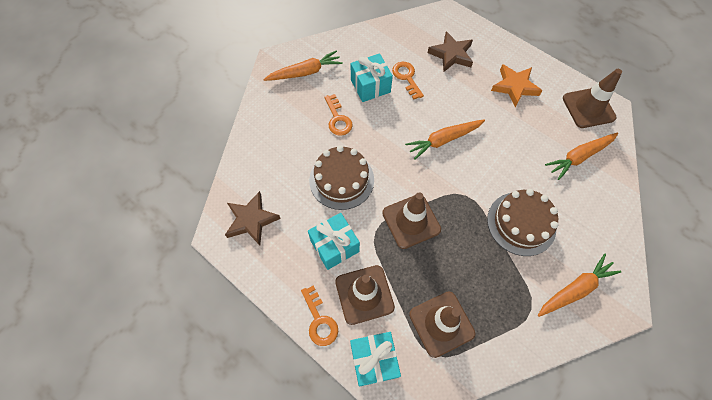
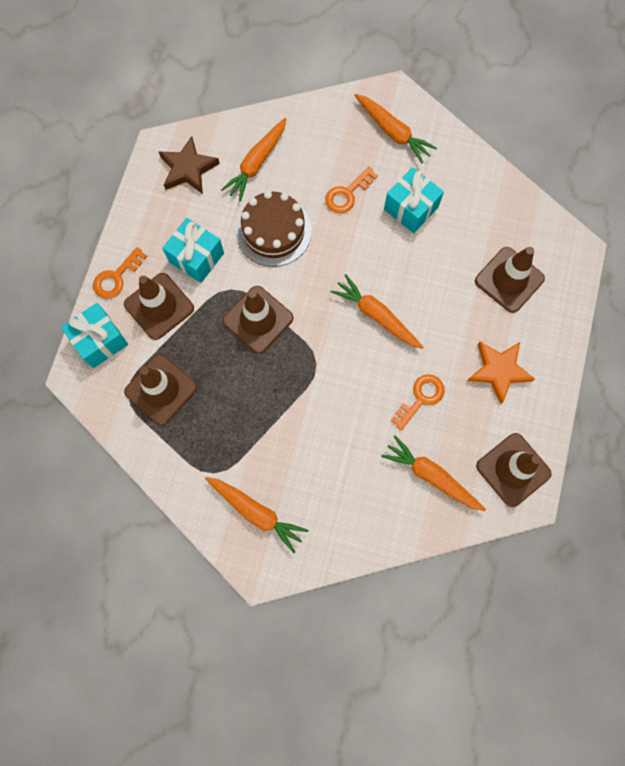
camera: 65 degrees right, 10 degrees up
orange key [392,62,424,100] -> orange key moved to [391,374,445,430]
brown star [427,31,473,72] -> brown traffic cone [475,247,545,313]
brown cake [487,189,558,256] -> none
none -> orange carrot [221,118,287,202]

========================

▸ **Directive**
All entries must be written out again exactly as given, with no pictures in the copy.

▸ **Answer section**
camera: 65 degrees right, 10 degrees up
orange key [392,62,424,100] -> orange key moved to [391,374,445,430]
brown star [427,31,473,72] -> brown traffic cone [475,247,545,313]
brown cake [487,189,558,256] -> none
none -> orange carrot [221,118,287,202]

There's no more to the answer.